"""

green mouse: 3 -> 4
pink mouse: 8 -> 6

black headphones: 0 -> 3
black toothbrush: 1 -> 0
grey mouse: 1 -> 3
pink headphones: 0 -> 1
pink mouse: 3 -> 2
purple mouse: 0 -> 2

"""

• Description of the task:
A single figure must be given: how many lines of the records above include the string "pink".

• Response to this task:
3